──────── Dataset content ────────

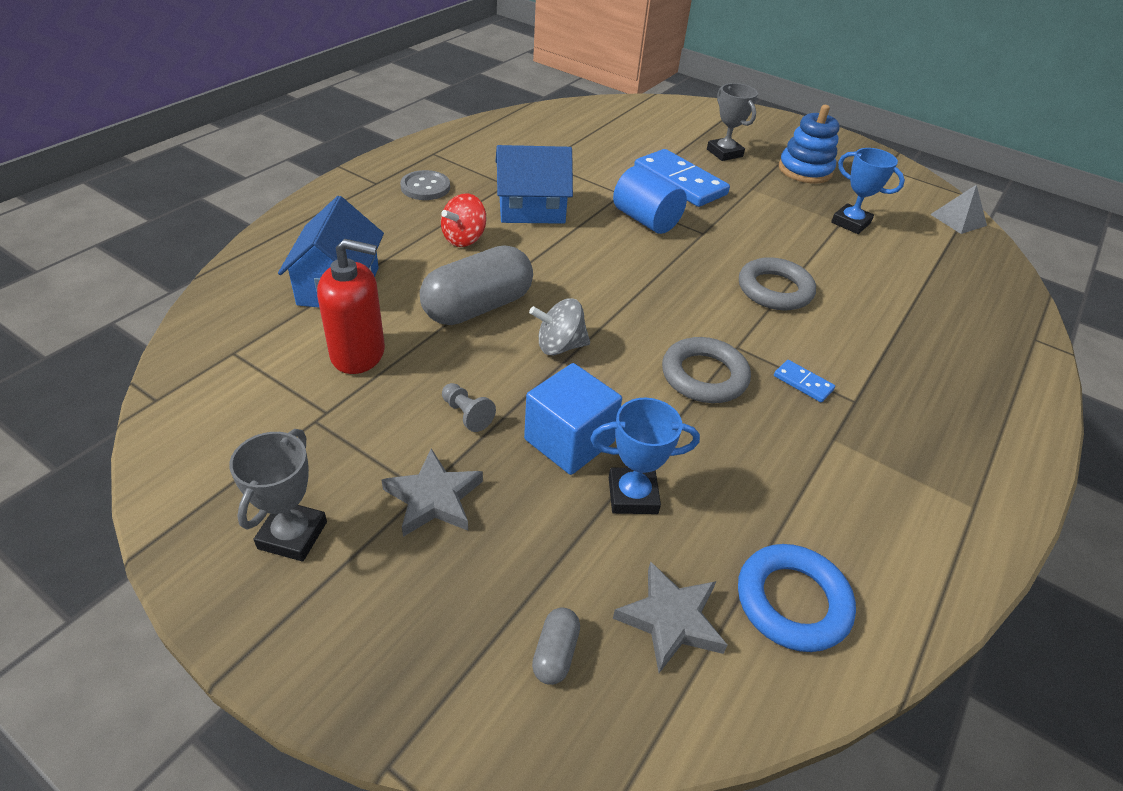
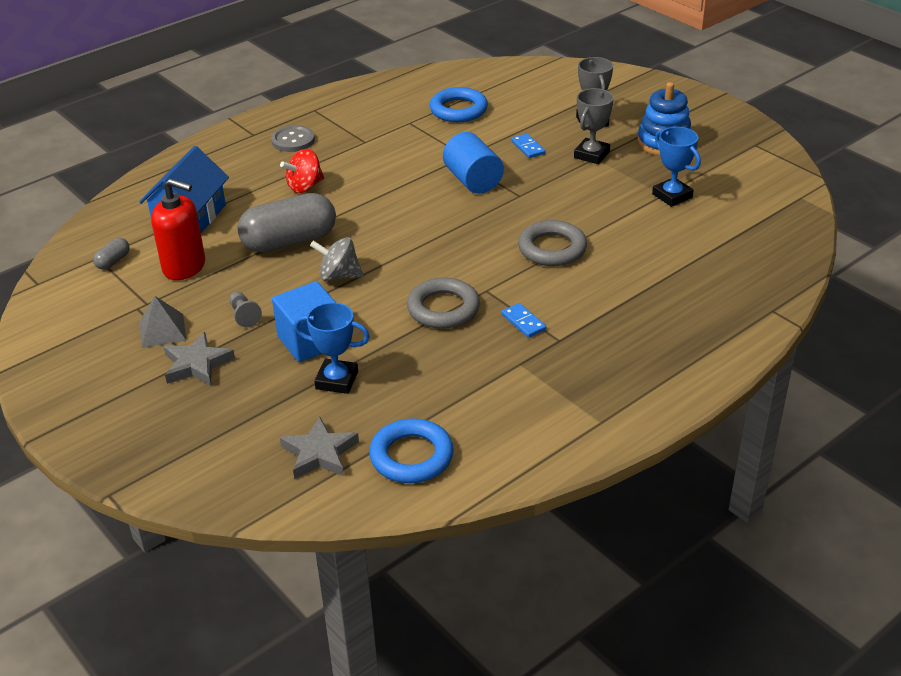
camera: 20 degrees right, 5 degrees down
(292, 535) = (98, 373): grey trophy -> grey trophy (591, 155)
(531, 209) = (375, 164): blue house -> none
(555, 653) = (234, 459): grey capsule -> grey capsule (113, 261)
(587, 147) = (458, 110): none -> blue ring
(680, 182) = (528, 147): blue domino -> blue domino, size x0.44
(958, 219) = (790, 200): grey pyramid -> grey pyramid (162, 330)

────────

• Your instructions:
Each line in the records above that contains the word "none" must be copied.

• Result of the task:
(531, 209) = (375, 164): blue house -> none
(587, 147) = (458, 110): none -> blue ring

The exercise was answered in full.